Action item.
The line containing "green triangle: (152, 40) -> (170, 98), moved", and every line after it to the end of the listing, should be repeated exactly; the pictures should not.
──────── Records for this task
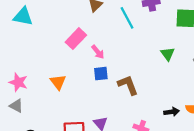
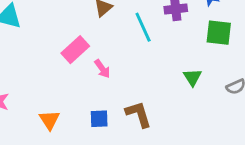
blue square: (101, 74) -> (99, 119), moved
orange triangle: (58, 82) -> (49, 120), moved

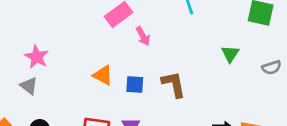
orange triangle: (49, 120) -> (103, 75), moved, turned -35

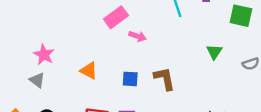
pink arrow: (143, 36) -> (137, 36), turned -42
orange triangle: (103, 75) -> (89, 71), moved

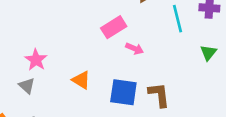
green triangle: (214, 52) -> (208, 53), moved
blue square: (130, 79) -> (123, 92), size x1.6

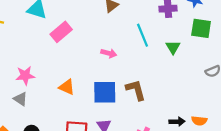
cyan line: (177, 19) -> (142, 35), moved
pink rectangle: (114, 27) -> (61, 32), moved
pink star: (36, 60) -> (25, 75), turned -30

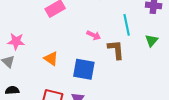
brown L-shape: (136, 90) -> (116, 50), moved

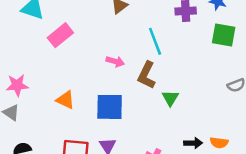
green triangle: (152, 40) -> (170, 98), moved
brown L-shape: (116, 50) -> (147, 75), turned -140

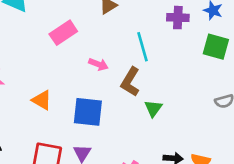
pink rectangle: (60, 35) -> (63, 33), moved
────────────────
Response area.
green triangle: (152, 40) -> (170, 98), moved
brown L-shape: (116, 50) -> (147, 75), turned -140

pink rectangle: (60, 35) -> (63, 33), moved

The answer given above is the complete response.